**SUPPLIED RECORDS**
________________
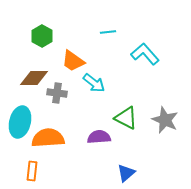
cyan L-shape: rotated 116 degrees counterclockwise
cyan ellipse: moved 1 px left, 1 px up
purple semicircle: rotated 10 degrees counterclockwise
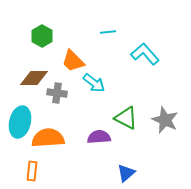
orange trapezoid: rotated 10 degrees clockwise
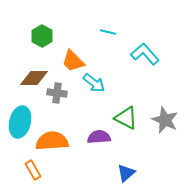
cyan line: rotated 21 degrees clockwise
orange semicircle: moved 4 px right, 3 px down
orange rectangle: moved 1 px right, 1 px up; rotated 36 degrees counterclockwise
________________
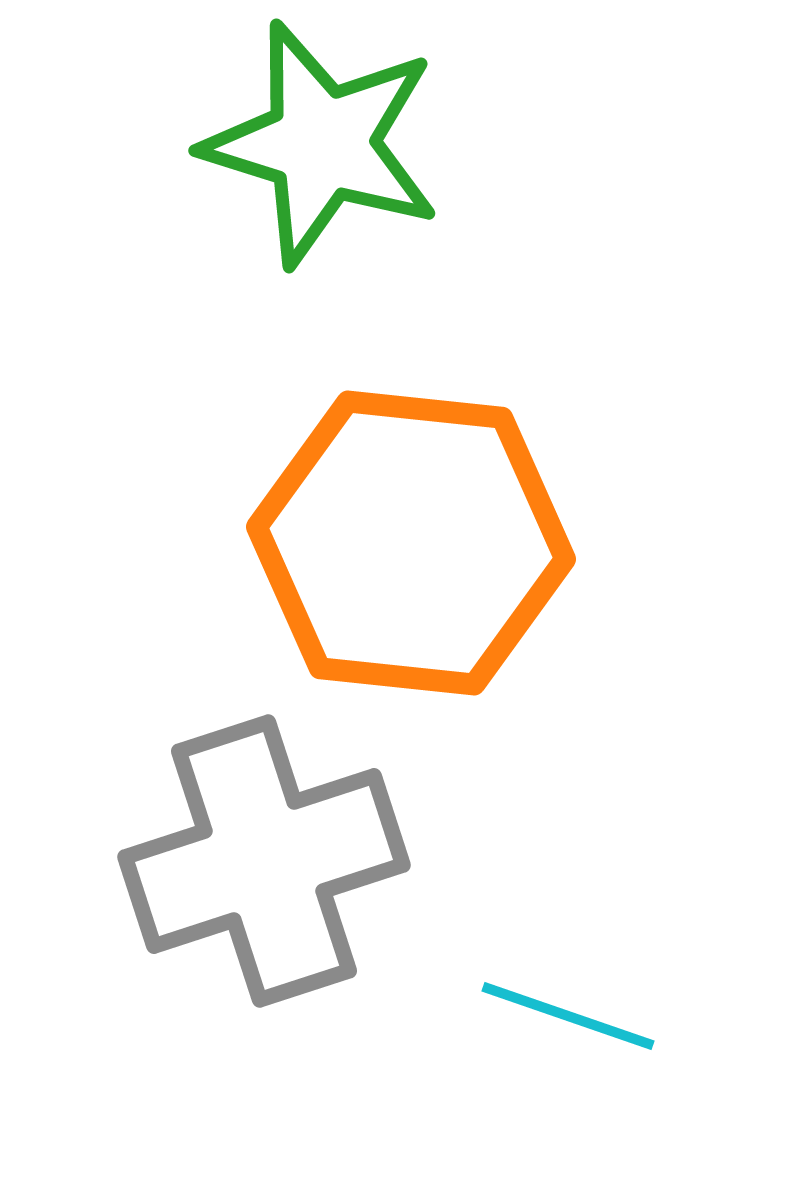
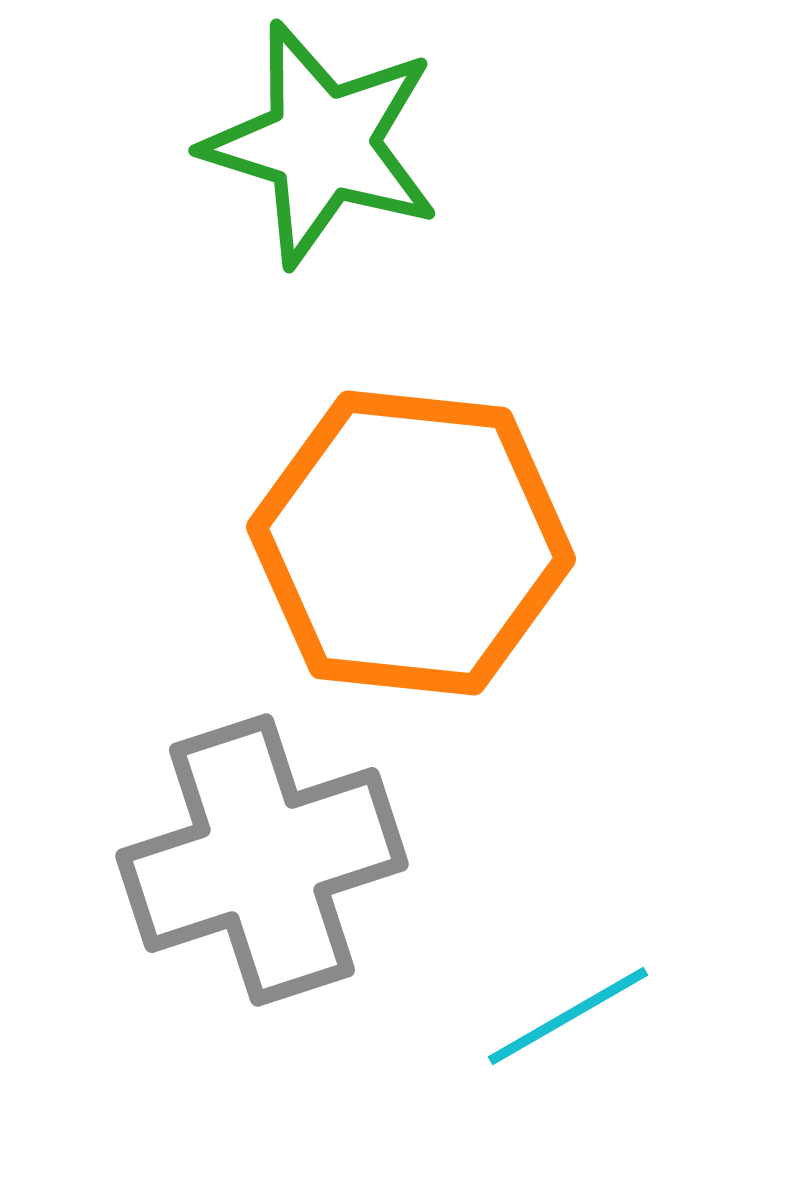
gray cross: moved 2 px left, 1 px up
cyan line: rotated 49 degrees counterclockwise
________________
**WHAT IS EXPECTED**
Copy out, word for word, the lines of the records from the one containing "cyan line: rotated 21 degrees clockwise" up to and including the one containing "orange rectangle: moved".

**TASK SOLUTION**
cyan line: rotated 21 degrees clockwise
orange semicircle: moved 4 px right, 3 px down
orange rectangle: moved 1 px right, 1 px up; rotated 36 degrees counterclockwise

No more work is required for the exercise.